[TASK REQUIREMENTS]:
All of the data should be output character for character, except the pictures.
* * * * * * *
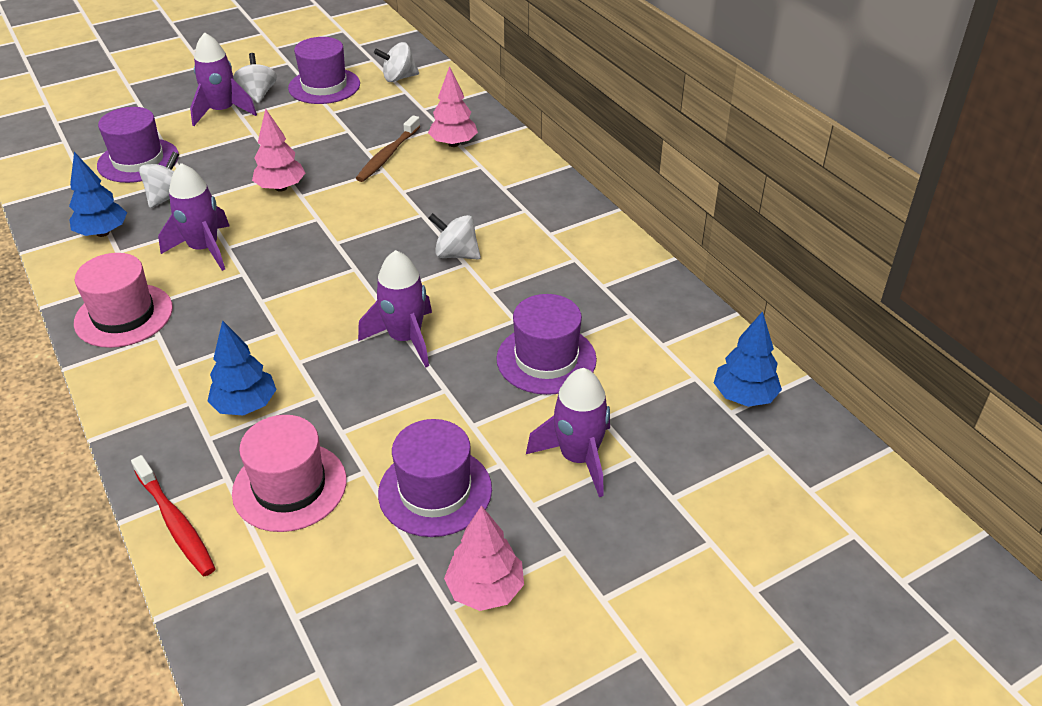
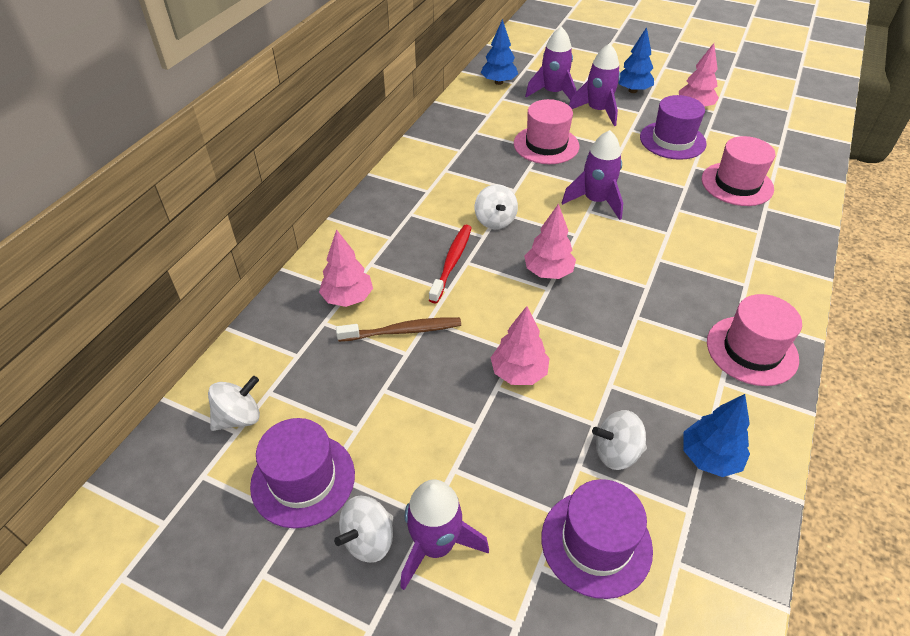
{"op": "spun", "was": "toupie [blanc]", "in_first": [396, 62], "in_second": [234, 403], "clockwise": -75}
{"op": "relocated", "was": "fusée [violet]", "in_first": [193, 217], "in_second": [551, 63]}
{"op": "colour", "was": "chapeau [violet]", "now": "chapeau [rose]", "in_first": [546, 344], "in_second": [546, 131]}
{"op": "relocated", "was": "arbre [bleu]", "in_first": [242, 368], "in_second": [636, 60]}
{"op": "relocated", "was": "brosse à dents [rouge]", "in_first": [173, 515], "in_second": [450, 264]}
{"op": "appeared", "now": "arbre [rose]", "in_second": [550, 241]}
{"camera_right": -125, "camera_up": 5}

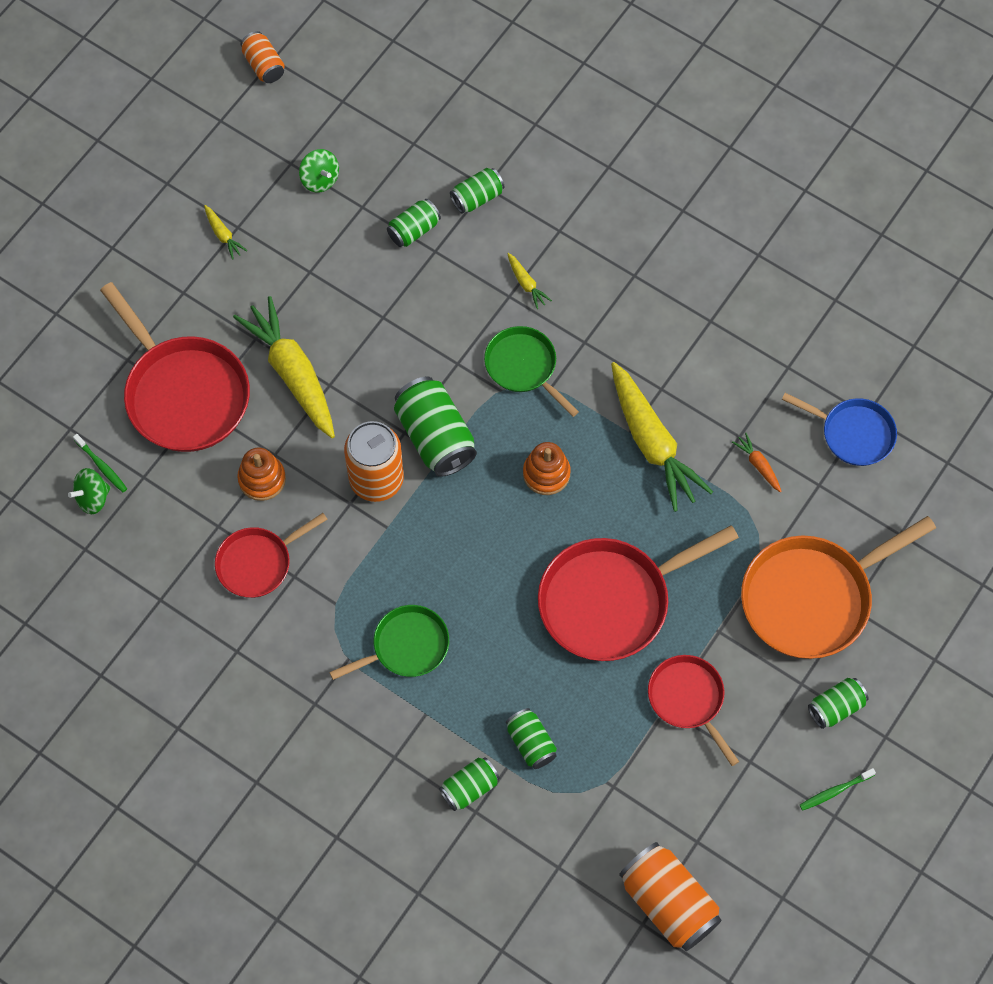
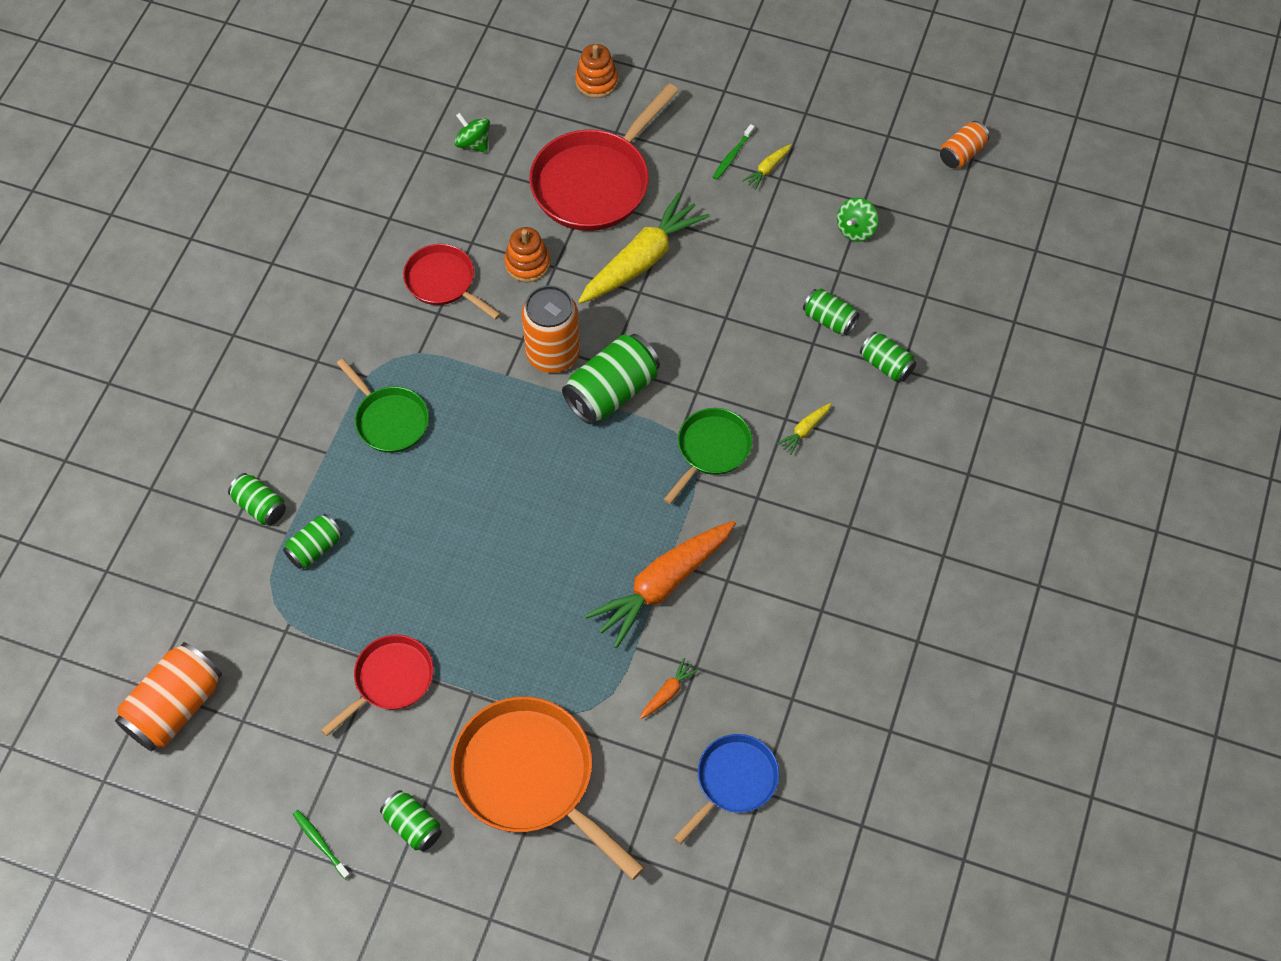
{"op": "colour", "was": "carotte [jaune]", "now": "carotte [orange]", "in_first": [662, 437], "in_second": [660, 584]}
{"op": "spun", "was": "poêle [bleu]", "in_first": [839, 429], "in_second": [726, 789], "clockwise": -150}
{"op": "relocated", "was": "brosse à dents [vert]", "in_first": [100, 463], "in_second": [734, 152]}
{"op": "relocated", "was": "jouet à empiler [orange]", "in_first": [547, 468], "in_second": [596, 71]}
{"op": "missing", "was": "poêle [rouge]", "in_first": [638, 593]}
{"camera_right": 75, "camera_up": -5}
* * * * * * *
[COMPLETED EXERCISE]:
{"op": "spun", "was": "toupie [blanc]", "in_first": [396, 62], "in_second": [234, 403], "clockwise": -75}
{"op": "relocated", "was": "fusée [violet]", "in_first": [193, 217], "in_second": [551, 63]}
{"op": "colour", "was": "chapeau [violet]", "now": "chapeau [rose]", "in_first": [546, 344], "in_second": [546, 131]}
{"op": "relocated", "was": "arbre [bleu]", "in_first": [242, 368], "in_second": [636, 60]}
{"op": "relocated", "was": "brosse à dents [rouge]", "in_first": [173, 515], "in_second": [450, 264]}
{"op": "appeared", "now": "arbre [rose]", "in_second": [550, 241]}
{"camera_right": -125, "camera_up": 5}

{"op": "colour", "was": "carotte [jaune]", "now": "carotte [orange]", "in_first": [662, 437], "in_second": [660, 584]}
{"op": "spun", "was": "poêle [bleu]", "in_first": [839, 429], "in_second": [726, 789], "clockwise": -150}
{"op": "relocated", "was": "brosse à dents [vert]", "in_first": [100, 463], "in_second": [734, 152]}
{"op": "relocated", "was": "jouet à empiler [orange]", "in_first": [547, 468], "in_second": [596, 71]}
{"op": "missing", "was": "poêle [rouge]", "in_first": [638, 593]}
{"camera_right": 75, "camera_up": -5}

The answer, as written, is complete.